== Job ==
Please render the lines below as a numbered list, skipping the blank ones and leaving the picture out of your answer.
»»
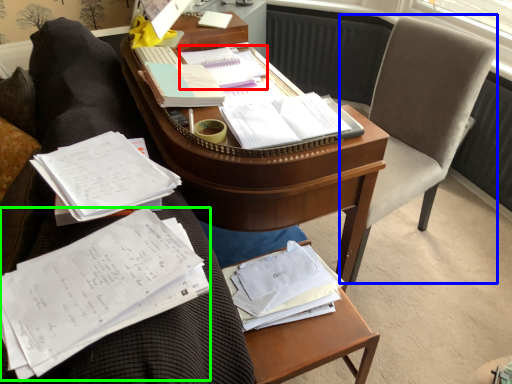
Question: Which object is the closest to the book (highlighted by a red box)? Choose among these: swivel chair (highlighted by a blue box) or document (highlighted by a green box).

Choices:
 (A) swivel chair
 (B) document

Answer: (A)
««
== The result ==
1. Question: Which object is the closest to the book (highlighted by a red box)? Choose among these: swivel chair (highlighted by a blue box) or document (highlighted by a green box).
2. Choices:
3.  (A) swivel chair
4.  (B) document
5. Answer: (A)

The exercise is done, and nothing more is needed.